(Data provided)

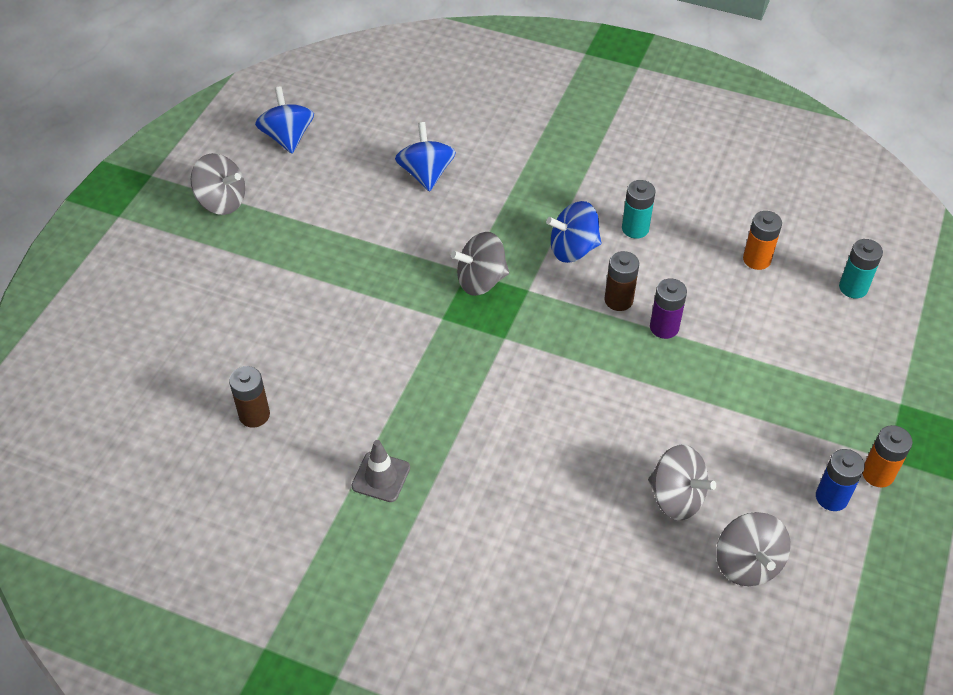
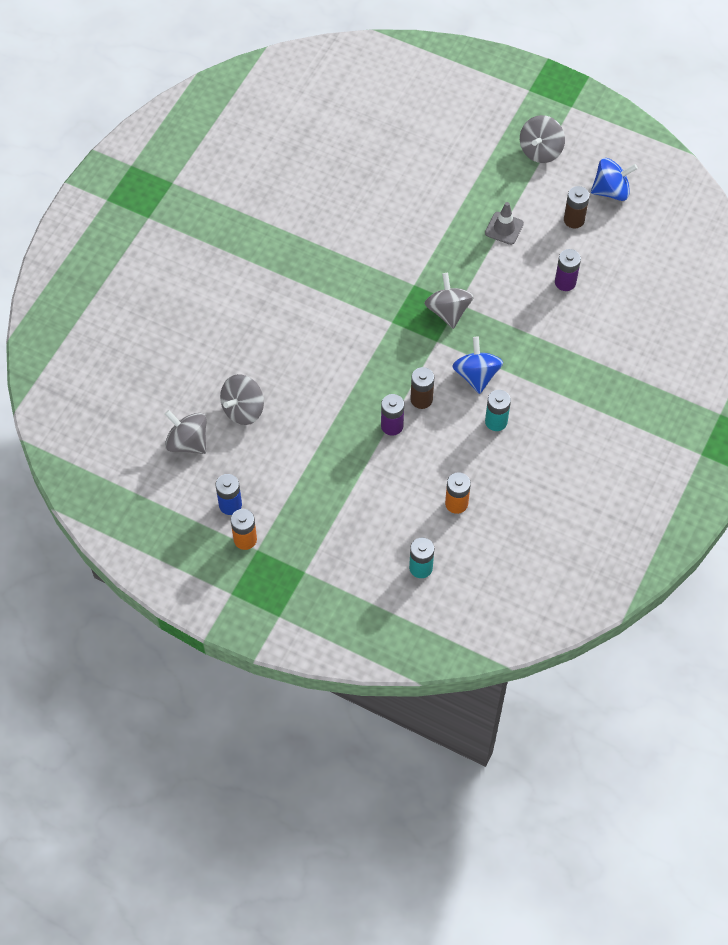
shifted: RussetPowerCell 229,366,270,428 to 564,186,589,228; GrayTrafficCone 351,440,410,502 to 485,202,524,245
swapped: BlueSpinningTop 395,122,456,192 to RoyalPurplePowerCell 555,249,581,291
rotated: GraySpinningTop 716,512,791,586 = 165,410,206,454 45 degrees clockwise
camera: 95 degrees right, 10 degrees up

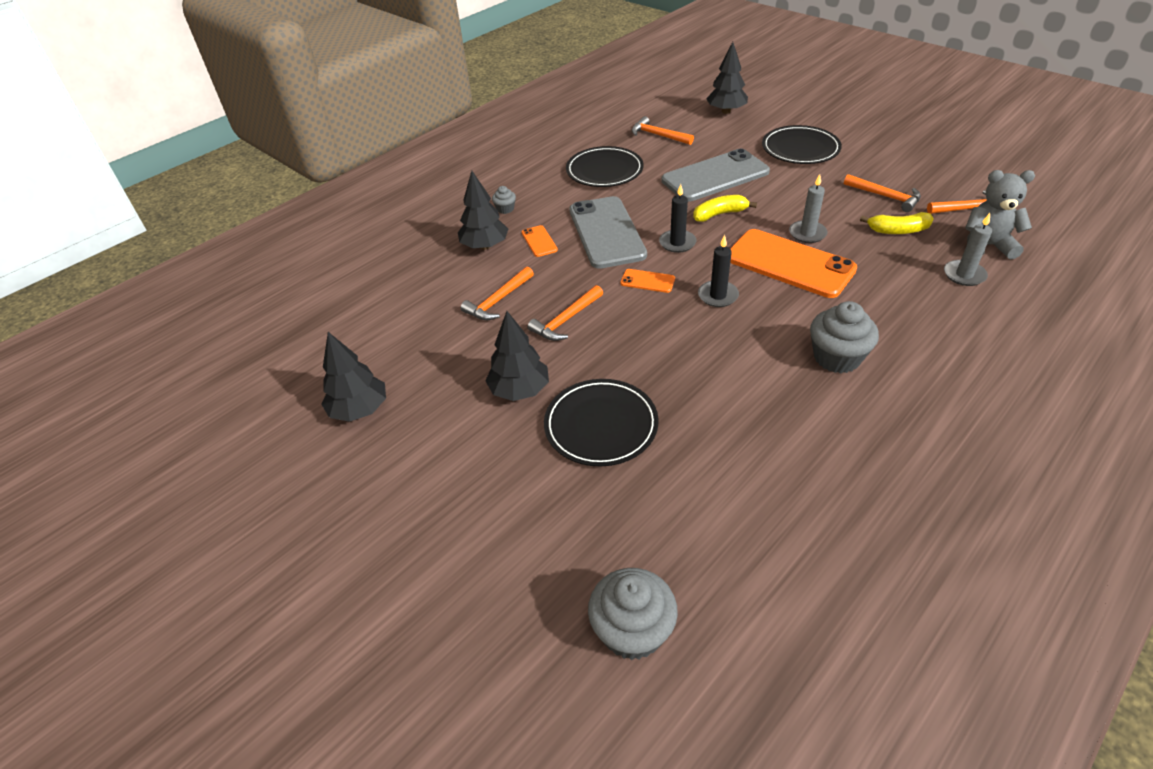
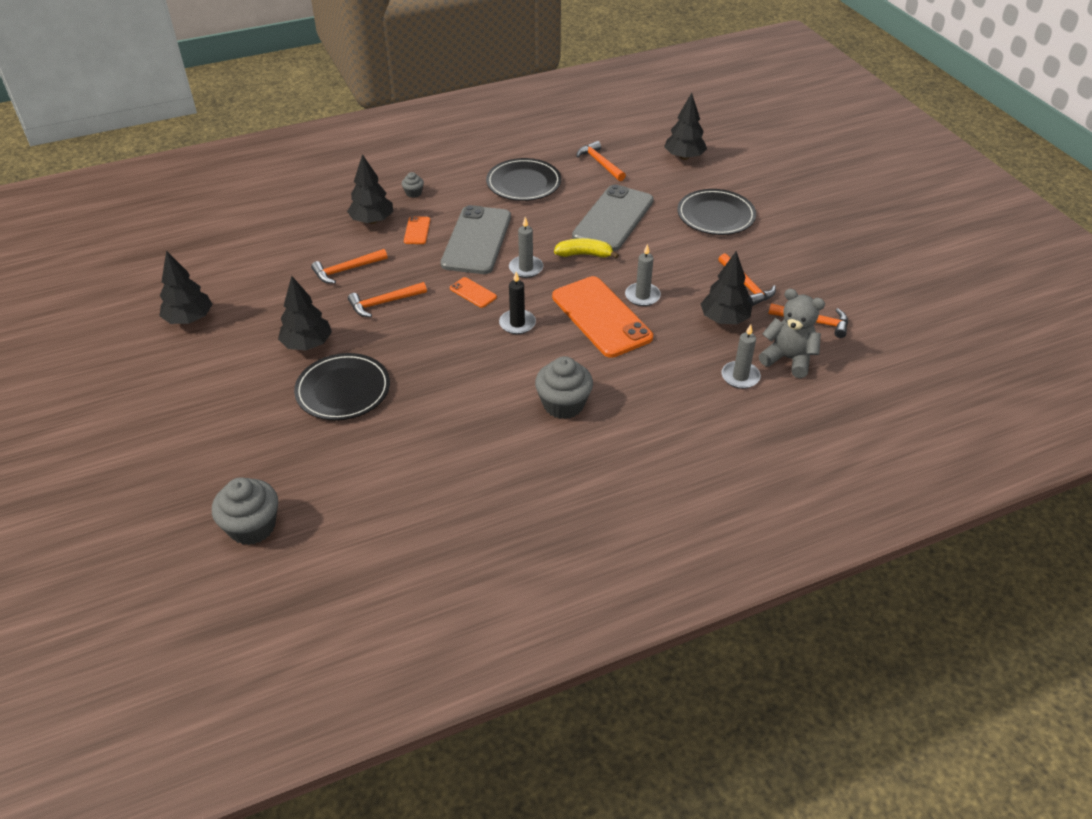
swapped: YellowBananaFruit 860,212,934,234 to EbonyToyTree 701,251,752,324
repainted: EbonyWaxCandle 659,184,697,253 to GrayWaxCandle 509,217,543,278
rotated: GrayPhone 661,149,770,202 = 572,184,654,251 60 degrees counterclockwise
camera: 20 degrees right, 0 degrees up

(End Data provided)

◆ **Exercise aim**
Transcribe, please, the lines from the one holding "rotated: GraySpinningTop 716,512,791,586" to the final line of the material, both included, exactly and with no extra lines, and skip the pictures.

◆ **Written answer**
rotated: GraySpinningTop 716,512,791,586 = 165,410,206,454 45 degrees clockwise
camera: 95 degrees right, 10 degrees up

swapped: YellowBananaFruit 860,212,934,234 to EbonyToyTree 701,251,752,324
repainted: EbonyWaxCandle 659,184,697,253 to GrayWaxCandle 509,217,543,278
rotated: GrayPhone 661,149,770,202 = 572,184,654,251 60 degrees counterclockwise
camera: 20 degrees right, 0 degrees up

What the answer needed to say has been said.